— START OF Dataset content —
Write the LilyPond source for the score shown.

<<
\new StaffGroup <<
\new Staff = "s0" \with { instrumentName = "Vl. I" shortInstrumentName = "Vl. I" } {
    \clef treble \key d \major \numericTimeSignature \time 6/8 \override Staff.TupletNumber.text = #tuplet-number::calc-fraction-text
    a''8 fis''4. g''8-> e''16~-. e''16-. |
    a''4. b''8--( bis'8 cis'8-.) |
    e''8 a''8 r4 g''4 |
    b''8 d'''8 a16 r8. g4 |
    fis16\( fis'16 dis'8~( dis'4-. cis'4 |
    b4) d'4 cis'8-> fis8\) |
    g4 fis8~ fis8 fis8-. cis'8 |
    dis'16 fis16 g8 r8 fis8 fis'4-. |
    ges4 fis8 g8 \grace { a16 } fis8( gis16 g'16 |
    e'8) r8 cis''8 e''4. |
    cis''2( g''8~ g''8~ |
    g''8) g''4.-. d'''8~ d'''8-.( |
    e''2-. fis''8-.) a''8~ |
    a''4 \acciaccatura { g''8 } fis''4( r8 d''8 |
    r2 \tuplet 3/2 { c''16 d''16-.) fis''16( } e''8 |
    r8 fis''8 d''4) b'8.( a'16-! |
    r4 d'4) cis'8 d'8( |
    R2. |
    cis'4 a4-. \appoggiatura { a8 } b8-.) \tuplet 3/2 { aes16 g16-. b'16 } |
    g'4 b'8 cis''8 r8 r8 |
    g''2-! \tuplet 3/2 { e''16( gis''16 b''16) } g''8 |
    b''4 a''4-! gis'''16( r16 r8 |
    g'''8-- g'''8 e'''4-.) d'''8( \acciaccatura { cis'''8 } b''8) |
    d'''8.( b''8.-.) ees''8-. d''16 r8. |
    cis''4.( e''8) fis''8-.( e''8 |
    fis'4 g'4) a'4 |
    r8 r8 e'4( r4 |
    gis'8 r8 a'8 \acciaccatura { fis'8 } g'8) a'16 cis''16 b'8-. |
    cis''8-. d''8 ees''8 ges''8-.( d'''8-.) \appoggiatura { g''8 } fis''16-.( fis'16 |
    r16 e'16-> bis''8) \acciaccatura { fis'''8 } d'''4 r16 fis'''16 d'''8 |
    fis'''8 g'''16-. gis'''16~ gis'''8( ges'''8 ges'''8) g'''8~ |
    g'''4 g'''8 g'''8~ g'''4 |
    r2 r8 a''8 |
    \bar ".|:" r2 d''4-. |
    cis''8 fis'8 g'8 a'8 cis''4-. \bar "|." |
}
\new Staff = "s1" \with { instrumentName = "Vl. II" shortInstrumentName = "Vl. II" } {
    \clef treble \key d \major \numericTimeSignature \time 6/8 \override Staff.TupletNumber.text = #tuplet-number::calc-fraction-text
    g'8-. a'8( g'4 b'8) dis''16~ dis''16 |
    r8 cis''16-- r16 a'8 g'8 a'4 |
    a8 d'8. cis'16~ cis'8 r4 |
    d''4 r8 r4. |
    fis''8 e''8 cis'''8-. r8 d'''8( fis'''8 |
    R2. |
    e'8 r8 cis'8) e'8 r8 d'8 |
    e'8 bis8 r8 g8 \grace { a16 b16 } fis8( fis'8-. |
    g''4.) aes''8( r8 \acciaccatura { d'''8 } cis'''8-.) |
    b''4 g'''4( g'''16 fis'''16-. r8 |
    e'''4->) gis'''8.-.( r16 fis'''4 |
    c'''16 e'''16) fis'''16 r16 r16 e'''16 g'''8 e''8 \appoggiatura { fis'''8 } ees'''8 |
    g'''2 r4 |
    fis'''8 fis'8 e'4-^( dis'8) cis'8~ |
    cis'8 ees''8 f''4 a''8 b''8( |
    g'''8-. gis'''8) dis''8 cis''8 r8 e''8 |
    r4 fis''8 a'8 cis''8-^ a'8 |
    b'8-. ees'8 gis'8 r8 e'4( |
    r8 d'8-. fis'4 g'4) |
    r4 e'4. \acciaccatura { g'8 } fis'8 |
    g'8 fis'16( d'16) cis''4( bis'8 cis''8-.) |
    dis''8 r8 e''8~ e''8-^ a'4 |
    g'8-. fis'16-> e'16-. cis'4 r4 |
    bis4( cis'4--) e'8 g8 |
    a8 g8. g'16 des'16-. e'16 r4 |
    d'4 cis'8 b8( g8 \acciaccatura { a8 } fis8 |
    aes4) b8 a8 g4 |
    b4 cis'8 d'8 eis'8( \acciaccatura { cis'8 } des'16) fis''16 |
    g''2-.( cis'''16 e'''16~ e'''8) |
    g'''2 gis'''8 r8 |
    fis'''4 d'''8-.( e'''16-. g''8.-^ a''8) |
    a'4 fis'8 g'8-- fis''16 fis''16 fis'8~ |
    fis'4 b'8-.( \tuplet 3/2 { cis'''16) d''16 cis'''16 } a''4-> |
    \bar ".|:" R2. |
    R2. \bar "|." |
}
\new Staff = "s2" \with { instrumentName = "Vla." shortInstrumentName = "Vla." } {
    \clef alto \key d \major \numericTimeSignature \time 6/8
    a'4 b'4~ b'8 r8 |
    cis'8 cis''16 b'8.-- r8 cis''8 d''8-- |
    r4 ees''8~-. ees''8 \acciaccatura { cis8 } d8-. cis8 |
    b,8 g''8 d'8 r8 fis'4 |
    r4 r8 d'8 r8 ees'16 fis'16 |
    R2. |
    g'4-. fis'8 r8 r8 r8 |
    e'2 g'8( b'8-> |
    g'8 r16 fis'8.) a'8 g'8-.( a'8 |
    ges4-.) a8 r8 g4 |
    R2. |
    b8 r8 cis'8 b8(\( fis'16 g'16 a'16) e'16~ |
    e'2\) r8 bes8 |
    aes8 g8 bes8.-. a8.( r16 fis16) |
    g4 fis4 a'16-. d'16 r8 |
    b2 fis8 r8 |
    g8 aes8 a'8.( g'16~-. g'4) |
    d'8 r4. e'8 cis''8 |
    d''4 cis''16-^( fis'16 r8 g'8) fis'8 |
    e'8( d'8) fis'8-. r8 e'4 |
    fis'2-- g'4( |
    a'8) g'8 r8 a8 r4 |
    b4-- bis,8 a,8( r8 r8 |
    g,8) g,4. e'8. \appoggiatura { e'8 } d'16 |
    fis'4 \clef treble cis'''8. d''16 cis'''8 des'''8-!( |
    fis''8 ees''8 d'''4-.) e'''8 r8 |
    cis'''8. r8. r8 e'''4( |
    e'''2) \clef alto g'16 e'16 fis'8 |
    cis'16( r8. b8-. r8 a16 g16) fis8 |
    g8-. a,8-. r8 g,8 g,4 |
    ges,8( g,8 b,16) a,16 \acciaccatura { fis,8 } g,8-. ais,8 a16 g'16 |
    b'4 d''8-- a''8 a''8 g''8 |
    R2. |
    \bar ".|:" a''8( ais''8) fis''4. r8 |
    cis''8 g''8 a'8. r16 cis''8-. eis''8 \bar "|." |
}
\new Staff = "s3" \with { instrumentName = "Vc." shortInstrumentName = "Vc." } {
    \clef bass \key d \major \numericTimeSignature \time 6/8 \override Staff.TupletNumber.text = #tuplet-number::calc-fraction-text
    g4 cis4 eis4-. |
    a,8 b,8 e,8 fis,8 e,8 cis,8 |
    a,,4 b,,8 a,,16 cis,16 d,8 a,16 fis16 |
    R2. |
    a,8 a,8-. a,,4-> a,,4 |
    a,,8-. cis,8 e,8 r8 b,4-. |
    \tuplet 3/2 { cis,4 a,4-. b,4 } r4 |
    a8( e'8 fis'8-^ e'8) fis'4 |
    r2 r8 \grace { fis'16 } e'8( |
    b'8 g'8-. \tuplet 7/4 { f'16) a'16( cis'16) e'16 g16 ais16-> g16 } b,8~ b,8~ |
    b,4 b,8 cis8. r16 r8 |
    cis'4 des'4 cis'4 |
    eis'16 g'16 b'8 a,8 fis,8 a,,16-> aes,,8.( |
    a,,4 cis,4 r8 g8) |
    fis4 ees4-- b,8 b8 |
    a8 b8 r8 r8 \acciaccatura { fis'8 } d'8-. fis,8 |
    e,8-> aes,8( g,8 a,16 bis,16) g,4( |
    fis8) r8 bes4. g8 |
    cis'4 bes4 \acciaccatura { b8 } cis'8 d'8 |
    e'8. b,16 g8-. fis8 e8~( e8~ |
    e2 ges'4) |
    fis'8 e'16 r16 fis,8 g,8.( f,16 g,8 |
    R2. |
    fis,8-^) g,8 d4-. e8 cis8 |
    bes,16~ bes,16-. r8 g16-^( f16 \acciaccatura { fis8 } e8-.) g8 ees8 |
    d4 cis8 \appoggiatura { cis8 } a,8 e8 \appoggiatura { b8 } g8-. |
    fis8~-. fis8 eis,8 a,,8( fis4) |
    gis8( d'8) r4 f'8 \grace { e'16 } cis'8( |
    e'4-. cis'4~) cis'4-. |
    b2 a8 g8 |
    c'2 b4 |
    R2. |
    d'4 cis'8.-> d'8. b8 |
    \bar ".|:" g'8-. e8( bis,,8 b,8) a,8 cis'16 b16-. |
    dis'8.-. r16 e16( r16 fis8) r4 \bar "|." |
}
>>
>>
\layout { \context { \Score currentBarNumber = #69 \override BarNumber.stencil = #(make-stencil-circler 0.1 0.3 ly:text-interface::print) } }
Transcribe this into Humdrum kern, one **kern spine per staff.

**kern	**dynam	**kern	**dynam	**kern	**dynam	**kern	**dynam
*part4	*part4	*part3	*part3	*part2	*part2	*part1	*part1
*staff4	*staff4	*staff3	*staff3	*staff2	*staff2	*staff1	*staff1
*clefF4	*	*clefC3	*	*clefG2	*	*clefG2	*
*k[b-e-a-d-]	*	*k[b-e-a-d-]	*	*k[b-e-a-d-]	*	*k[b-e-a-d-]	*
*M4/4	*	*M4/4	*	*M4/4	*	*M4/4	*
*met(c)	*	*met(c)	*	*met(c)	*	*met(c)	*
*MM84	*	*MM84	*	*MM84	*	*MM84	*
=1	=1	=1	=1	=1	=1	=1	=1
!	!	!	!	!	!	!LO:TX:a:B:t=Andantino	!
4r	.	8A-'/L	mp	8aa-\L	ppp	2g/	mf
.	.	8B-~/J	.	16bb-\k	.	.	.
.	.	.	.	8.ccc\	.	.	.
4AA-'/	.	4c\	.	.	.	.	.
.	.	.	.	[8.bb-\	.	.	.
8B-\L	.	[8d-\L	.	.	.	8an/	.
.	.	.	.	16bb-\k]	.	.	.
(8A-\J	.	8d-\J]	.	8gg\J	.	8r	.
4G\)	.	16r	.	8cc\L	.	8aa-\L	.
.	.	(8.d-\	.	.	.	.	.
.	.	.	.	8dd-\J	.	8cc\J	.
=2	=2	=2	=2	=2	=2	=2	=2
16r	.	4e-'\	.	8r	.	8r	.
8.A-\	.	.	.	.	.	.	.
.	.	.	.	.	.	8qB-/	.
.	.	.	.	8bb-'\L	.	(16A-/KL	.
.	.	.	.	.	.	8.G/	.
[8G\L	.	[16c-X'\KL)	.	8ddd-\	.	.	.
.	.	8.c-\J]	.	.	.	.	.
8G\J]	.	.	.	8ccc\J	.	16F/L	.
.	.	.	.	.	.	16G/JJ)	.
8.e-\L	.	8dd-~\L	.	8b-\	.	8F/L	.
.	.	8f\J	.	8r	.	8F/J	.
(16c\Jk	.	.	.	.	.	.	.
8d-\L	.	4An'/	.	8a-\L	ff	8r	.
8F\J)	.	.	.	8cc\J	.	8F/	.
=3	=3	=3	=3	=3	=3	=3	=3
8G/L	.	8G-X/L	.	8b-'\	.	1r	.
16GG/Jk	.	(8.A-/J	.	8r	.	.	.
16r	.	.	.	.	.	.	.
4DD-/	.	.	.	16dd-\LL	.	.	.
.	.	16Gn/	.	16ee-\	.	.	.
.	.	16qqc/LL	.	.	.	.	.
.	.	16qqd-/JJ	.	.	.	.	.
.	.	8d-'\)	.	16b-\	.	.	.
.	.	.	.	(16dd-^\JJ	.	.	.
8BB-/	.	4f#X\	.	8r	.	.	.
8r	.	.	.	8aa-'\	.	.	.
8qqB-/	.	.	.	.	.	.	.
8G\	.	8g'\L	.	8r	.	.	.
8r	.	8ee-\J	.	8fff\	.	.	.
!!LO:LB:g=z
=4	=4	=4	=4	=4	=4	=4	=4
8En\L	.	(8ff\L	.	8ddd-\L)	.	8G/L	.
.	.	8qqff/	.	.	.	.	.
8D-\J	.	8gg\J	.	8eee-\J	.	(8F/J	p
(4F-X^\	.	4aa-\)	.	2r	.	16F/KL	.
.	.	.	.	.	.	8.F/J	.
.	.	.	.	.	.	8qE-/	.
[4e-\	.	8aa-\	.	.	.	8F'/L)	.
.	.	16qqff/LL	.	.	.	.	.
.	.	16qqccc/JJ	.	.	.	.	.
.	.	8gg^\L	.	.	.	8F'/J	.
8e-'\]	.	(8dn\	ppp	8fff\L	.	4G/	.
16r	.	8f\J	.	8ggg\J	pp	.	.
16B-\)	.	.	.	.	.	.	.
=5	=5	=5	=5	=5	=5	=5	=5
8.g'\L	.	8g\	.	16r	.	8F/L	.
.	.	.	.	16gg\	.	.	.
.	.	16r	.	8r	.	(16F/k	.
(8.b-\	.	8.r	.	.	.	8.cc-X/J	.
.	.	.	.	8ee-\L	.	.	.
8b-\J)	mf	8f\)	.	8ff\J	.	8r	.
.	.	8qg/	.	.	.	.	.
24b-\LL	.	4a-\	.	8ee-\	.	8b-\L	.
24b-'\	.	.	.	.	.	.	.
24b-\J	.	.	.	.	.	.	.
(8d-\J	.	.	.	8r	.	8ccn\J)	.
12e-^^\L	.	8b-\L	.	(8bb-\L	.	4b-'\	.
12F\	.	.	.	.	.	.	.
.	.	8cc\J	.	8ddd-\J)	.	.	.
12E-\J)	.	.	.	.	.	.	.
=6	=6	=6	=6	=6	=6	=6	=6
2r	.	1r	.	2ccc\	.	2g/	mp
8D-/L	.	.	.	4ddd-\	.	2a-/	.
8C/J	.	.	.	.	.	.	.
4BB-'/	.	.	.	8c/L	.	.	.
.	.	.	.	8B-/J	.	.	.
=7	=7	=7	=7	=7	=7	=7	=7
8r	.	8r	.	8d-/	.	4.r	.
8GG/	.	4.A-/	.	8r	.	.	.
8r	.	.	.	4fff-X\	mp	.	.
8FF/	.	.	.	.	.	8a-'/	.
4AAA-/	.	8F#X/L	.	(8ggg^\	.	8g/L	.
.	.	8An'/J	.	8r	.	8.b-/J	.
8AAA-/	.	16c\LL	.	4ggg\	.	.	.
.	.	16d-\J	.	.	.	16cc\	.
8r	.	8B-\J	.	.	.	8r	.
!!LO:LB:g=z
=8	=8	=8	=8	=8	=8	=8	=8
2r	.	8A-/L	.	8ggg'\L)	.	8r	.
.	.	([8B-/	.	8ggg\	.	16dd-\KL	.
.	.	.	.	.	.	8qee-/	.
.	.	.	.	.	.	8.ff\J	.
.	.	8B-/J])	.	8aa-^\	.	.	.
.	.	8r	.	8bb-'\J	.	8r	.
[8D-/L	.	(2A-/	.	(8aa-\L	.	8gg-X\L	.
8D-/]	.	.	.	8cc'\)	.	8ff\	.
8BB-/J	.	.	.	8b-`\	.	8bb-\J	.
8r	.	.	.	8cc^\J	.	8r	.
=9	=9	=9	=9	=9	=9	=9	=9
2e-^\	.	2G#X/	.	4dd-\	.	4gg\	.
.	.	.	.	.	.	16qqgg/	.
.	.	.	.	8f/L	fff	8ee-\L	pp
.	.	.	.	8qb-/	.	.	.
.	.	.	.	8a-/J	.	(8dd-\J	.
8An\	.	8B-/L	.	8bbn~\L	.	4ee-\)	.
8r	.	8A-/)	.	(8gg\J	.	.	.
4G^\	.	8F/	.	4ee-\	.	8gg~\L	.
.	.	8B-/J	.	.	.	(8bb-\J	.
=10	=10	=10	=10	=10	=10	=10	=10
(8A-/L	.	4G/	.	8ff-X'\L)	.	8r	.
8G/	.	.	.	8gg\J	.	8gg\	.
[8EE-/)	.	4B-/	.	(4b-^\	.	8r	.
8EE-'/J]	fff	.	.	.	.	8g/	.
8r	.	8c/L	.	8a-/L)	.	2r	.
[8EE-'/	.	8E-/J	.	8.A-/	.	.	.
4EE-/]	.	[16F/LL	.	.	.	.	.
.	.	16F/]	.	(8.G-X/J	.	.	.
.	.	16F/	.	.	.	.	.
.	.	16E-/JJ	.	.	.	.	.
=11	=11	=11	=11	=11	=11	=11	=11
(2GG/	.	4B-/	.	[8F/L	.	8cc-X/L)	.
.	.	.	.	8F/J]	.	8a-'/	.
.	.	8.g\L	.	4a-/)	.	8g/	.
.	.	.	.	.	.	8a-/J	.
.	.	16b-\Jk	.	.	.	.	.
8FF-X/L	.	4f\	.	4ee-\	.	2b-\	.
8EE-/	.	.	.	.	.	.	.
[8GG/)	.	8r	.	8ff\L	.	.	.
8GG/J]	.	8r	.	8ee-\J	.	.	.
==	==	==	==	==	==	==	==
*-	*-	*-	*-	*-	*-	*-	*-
— END OF Dataset content —
▶ [Set exercise]:
Find each line in the items above that contains the string "shortInstrumentName", and copy every such line.

▶ [Written answer]:
\new Staff = "s0" \with { instrumentName = "Vl. I" shortInstrumentName = "Vl. I" } {
\new Staff = "s1" \with { instrumentName = "Vl. II" shortInstrumentName = "Vl. II" } {
\new Staff = "s2" \with { instrumentName = "Vla." shortInstrumentName = "Vla." } {
\new Staff = "s3" \with { instrumentName = "Vc." shortInstrumentName = "Vc." } {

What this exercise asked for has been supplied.